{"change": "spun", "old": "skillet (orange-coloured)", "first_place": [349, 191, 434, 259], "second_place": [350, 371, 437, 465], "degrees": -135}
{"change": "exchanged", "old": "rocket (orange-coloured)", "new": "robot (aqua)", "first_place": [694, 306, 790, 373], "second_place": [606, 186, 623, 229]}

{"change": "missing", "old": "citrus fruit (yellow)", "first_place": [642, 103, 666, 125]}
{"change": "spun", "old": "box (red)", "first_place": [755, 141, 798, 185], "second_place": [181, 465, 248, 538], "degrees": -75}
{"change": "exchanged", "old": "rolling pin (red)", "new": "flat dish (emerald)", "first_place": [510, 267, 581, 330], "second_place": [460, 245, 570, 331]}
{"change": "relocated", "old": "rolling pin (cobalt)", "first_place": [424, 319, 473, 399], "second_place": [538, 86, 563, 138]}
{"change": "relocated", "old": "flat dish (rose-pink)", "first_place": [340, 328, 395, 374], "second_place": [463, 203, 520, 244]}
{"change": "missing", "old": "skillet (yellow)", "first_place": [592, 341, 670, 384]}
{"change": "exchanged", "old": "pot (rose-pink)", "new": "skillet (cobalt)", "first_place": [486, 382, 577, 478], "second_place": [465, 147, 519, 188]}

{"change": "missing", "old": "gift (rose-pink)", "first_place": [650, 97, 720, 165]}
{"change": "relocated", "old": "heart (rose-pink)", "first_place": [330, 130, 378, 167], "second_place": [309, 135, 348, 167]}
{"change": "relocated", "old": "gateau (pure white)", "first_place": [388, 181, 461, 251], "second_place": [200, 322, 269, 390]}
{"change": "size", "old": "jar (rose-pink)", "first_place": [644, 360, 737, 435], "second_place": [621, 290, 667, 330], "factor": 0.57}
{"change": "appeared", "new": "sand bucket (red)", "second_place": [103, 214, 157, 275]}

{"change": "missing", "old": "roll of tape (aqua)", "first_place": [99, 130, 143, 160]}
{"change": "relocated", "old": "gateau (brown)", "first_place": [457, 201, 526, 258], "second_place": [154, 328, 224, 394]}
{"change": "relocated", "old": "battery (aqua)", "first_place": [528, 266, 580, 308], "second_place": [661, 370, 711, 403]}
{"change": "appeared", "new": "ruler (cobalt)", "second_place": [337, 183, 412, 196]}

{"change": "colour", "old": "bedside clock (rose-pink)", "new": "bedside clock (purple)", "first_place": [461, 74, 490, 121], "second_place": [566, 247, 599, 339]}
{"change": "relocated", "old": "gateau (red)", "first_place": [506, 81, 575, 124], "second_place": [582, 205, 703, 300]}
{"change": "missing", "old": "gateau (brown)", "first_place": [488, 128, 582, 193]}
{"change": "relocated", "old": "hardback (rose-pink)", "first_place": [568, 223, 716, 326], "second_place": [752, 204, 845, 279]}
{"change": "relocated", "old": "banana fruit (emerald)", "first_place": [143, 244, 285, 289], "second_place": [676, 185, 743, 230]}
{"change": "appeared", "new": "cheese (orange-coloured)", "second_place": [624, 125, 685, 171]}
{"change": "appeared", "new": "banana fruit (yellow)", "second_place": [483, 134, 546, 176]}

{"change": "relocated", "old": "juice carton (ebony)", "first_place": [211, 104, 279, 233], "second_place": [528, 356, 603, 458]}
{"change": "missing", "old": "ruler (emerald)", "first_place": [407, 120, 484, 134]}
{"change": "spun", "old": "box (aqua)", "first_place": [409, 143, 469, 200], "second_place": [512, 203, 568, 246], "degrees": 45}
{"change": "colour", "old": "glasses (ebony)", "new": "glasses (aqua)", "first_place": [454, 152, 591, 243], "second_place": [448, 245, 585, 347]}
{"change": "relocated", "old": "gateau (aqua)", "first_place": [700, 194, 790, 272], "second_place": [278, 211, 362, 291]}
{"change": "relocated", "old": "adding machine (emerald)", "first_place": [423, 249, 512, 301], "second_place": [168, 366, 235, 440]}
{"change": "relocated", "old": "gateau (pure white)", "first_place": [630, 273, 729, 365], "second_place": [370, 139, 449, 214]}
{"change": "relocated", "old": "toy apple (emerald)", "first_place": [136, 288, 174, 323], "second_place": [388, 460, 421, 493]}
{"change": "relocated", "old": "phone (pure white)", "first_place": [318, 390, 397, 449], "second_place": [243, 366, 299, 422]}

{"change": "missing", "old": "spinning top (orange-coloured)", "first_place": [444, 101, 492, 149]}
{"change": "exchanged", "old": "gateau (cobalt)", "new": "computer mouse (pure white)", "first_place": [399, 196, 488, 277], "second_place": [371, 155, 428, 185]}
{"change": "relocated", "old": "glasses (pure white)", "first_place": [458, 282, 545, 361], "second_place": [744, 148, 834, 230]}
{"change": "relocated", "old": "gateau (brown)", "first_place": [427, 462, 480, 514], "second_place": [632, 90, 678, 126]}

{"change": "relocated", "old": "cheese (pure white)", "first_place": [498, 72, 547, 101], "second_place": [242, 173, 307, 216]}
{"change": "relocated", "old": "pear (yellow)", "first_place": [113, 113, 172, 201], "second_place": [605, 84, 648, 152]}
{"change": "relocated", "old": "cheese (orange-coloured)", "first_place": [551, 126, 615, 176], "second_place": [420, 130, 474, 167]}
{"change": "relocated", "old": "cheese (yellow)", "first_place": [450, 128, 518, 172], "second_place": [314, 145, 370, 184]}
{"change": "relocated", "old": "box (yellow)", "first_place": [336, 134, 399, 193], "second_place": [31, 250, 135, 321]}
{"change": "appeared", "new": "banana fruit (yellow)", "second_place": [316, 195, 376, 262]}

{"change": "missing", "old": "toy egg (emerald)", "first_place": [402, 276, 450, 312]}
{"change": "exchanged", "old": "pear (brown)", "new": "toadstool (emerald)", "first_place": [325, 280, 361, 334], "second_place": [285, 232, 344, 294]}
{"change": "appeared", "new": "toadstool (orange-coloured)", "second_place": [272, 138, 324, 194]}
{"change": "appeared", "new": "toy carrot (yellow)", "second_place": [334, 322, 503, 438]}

WORK TO COMPLETE: Scan the records above for the string "ruler", then copy each line where it turns up.

EXERCISE SOLUTION:
{"change": "appeared", "new": "ruler (cobalt)", "second_place": [337, 183, 412, 196]}
{"change": "missing", "old": "ruler (emerald)", "first_place": [407, 120, 484, 134]}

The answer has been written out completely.